Detected change data:
_ _ _ _
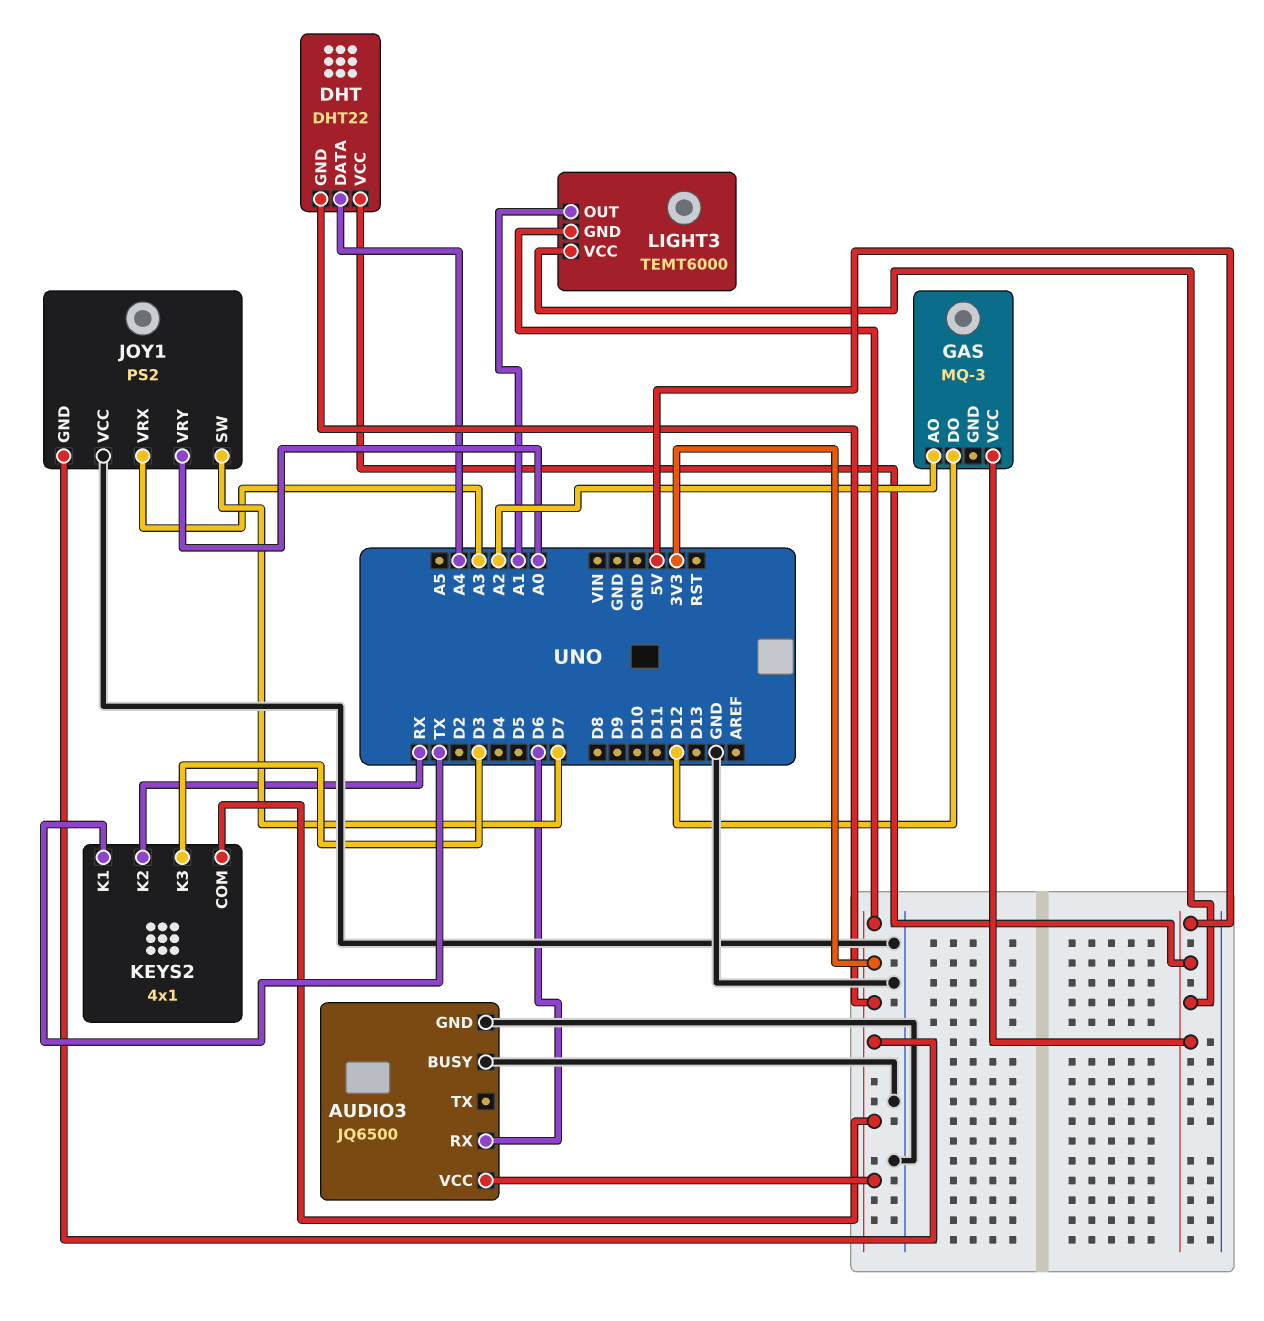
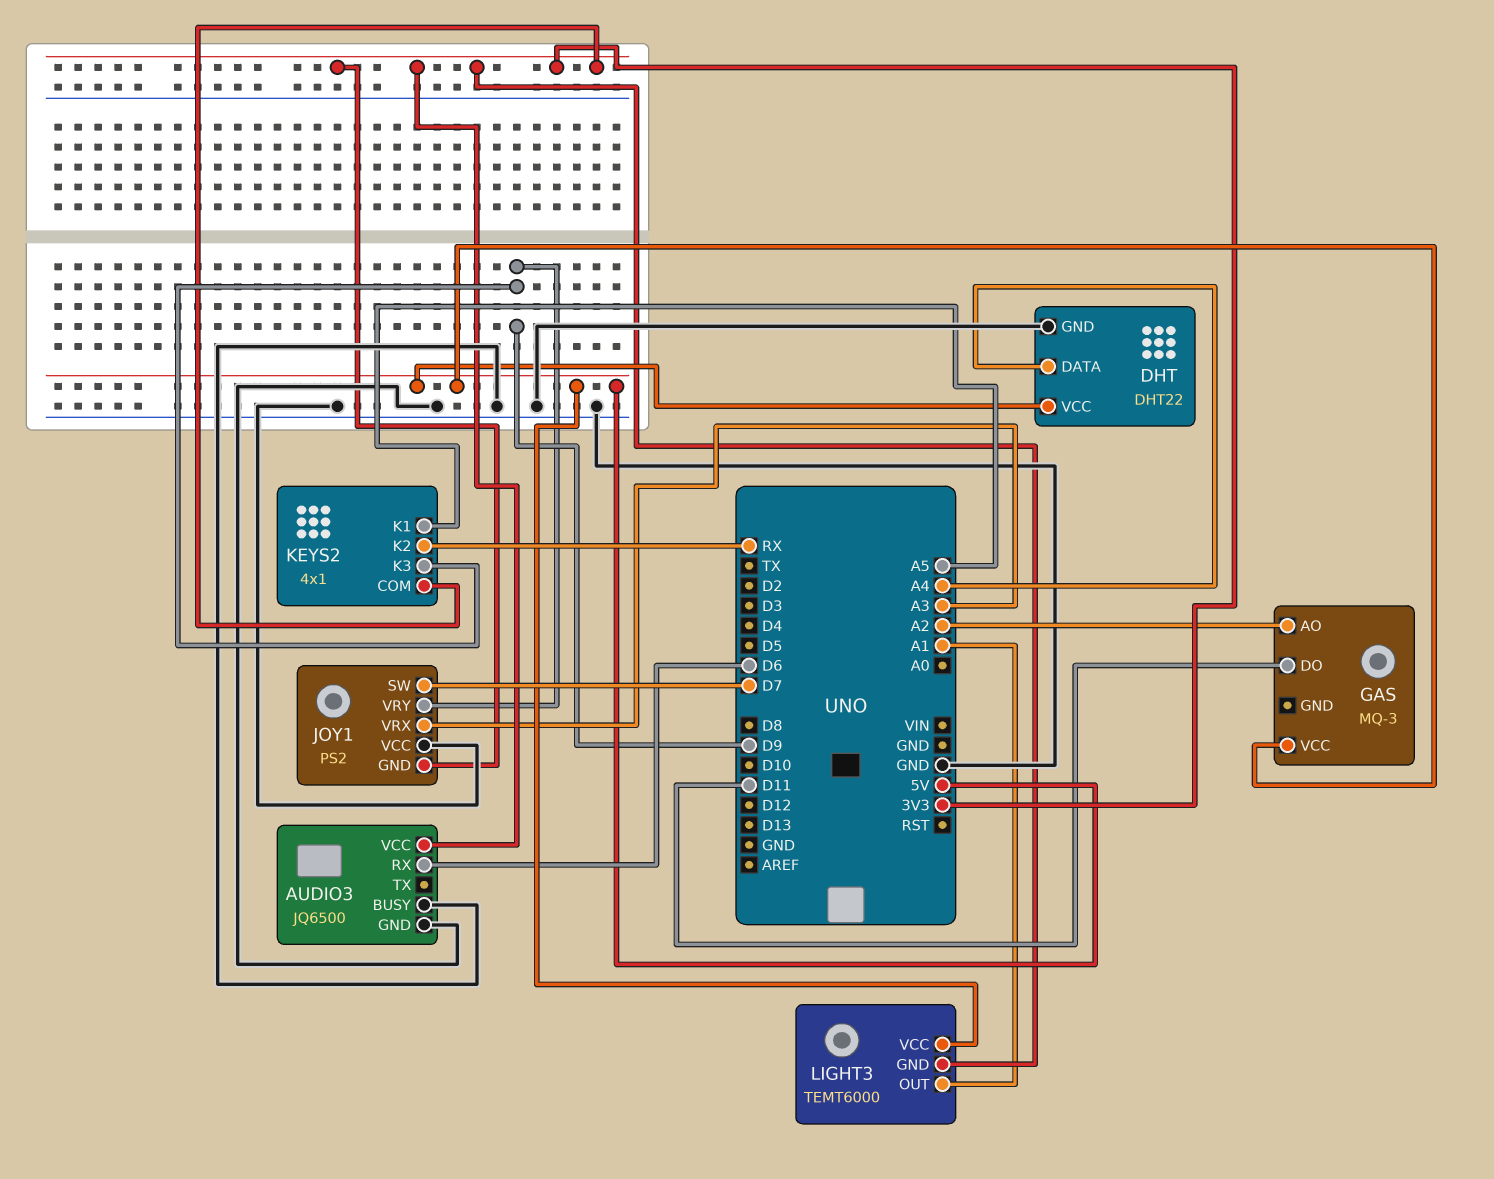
DHT pin GND: 3V3 -> GND
GAS pin DO: D12 -> D11
JOY1 pin VRY: A0 -> D9
KEYS2 pin K1: TX -> A5
KEYS2 pin K3: D3 -> D9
_ _ _ _
* Work instructions
Lines from the one with "JOY1 pin VRY: A0 -> D9" through the last line above must be printed exactly; no other line is to appear.

* Answer box
JOY1 pin VRY: A0 -> D9
KEYS2 pin K1: TX -> A5
KEYS2 pin K3: D3 -> D9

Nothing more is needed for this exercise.